▶ _To be done_: List every line in the entries below that contains the string "grace", copying each line in full.
== == ==
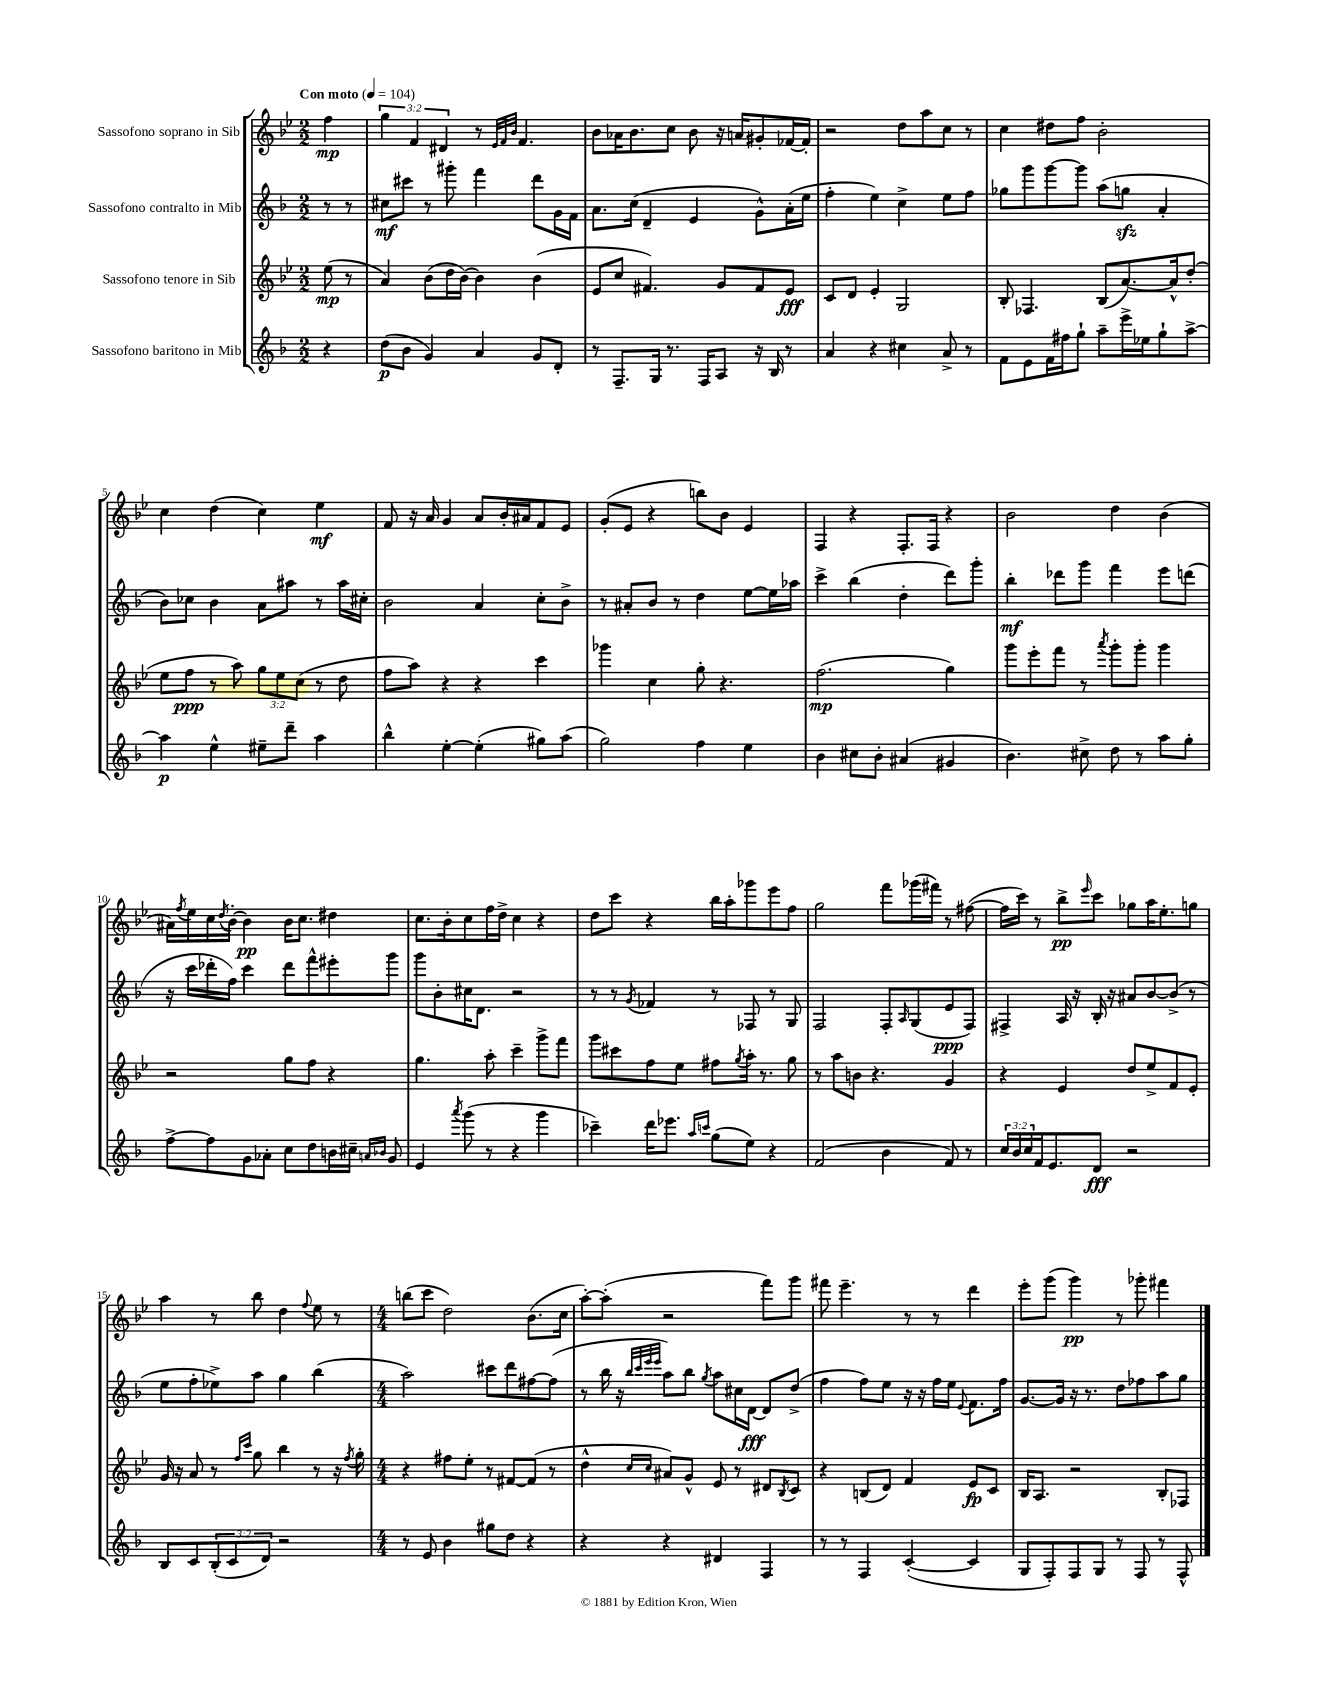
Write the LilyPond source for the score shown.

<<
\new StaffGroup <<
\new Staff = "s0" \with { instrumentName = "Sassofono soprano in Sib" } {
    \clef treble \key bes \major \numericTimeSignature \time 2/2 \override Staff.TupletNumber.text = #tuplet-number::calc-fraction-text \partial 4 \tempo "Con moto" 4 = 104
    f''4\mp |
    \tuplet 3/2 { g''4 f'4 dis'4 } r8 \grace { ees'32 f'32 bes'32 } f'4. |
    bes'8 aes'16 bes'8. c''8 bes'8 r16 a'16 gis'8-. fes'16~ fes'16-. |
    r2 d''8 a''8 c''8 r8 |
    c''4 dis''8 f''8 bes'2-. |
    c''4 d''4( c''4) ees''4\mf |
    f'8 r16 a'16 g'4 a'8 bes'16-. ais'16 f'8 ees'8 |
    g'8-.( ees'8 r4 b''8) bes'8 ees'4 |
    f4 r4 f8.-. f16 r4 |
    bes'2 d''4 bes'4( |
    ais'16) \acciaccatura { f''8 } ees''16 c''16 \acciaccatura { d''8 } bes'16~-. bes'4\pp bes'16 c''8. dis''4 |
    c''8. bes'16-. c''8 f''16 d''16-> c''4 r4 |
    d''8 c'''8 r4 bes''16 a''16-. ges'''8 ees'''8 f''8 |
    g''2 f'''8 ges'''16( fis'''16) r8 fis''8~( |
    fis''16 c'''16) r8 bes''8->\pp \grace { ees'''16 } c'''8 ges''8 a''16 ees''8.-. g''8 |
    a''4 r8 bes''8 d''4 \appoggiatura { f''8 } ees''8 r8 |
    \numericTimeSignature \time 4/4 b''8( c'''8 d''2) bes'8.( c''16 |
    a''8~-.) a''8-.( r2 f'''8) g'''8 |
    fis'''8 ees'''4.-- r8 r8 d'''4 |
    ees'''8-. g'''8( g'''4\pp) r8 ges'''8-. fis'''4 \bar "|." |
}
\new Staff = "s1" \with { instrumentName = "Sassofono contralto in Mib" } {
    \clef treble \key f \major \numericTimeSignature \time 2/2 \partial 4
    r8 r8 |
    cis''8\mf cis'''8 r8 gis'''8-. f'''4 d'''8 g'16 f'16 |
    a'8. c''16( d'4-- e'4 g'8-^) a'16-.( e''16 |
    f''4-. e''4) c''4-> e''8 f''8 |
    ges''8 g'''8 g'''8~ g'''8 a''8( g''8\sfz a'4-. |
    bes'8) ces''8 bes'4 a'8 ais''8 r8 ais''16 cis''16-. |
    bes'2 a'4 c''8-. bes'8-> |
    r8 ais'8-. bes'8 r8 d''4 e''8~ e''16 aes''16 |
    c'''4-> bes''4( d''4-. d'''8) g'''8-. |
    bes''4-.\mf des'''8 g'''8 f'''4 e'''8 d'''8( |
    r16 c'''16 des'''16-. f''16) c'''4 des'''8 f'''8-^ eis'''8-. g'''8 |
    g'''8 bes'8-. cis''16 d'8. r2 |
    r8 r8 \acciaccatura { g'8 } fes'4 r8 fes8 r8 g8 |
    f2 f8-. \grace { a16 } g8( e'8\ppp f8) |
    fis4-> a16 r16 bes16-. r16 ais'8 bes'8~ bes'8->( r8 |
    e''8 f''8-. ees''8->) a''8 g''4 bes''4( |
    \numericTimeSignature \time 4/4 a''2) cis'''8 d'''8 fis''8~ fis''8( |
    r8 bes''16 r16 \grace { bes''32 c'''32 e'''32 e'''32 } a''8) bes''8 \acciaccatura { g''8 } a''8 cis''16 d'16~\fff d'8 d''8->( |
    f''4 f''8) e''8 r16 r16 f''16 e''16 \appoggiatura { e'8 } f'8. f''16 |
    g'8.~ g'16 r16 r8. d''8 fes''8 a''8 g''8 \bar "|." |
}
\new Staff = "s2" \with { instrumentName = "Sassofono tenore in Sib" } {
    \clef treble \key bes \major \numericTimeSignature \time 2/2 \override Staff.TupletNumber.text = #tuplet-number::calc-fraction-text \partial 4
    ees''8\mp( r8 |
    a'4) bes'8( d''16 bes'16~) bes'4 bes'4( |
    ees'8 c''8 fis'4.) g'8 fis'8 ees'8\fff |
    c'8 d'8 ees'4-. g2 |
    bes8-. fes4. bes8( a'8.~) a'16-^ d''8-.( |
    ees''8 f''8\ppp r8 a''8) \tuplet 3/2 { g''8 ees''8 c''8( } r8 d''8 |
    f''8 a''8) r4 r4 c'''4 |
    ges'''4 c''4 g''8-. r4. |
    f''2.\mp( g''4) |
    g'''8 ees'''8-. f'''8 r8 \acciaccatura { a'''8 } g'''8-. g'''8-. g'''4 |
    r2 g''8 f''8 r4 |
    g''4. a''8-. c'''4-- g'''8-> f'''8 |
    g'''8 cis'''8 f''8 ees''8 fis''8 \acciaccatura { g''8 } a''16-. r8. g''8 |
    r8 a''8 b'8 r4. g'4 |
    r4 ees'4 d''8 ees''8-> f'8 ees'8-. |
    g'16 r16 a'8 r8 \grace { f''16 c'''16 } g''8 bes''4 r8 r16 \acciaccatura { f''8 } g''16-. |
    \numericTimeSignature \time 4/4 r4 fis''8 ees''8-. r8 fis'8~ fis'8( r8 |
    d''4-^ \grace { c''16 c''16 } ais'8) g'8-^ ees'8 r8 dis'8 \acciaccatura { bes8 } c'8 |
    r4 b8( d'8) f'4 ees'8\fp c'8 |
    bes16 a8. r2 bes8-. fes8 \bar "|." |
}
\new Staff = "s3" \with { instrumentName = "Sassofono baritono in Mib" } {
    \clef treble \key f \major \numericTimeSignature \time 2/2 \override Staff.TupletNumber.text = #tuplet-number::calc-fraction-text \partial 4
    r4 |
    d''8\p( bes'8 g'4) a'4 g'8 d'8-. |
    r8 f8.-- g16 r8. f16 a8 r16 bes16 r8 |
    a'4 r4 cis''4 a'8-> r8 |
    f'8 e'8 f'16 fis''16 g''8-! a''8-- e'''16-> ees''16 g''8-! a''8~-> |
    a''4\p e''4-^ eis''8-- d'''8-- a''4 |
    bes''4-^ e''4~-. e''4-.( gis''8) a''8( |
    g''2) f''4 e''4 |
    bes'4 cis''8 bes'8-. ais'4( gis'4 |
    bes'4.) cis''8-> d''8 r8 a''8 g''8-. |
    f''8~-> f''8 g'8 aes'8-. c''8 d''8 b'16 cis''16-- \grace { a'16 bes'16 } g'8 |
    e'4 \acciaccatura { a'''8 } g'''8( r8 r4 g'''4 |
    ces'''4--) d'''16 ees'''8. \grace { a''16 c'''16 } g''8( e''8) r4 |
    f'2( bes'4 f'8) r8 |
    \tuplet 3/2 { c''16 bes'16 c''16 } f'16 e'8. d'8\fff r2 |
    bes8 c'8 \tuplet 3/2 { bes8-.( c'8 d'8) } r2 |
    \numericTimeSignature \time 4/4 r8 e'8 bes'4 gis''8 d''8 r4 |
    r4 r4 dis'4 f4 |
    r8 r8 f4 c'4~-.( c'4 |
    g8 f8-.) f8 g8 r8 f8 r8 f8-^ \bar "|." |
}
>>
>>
== == ==
▶ _The completed task_:
    \tuplet 3/2 { g''4 f'4 dis'4 } r8 \grace { ees'32 f'32 bes'32 } f'4. |
    fis''16 c'''16) r8 bes''8->\pp \grace { ees'''16 } c'''8 ges''8 a''16 ees''8.-. g''8 |
    f2 f8-. \grace { a16 } g8( e'8\ppp f8) |
    r8 bes''16 r16 \grace { bes''32 c'''32 e'''32 e'''32 } a''8) bes''8 \acciaccatura { g''8 } a''8 cis''16 d'16~\fff d'8 d''8->( |
    g'16 r16 a'8 r8 \grace { f''16 c'''16 } g''8 bes''4 r8 r16 \acciaccatura { f''8 } g''16-. |
    d''4-^ \grace { c''16 c''16 } ais'8) g'8-^ ees'8 r8 dis'8 \acciaccatura { bes8 } c'8 |
    f''8~-> f''8 g'8 aes'8-. c''8 d''8 b'16 cis''16-- \grace { a'16 bes'16 } g'8 |
    ces'''4--) d'''16 ees'''8. \grace { a''16 c'''16 } g''8( e''8) r4 |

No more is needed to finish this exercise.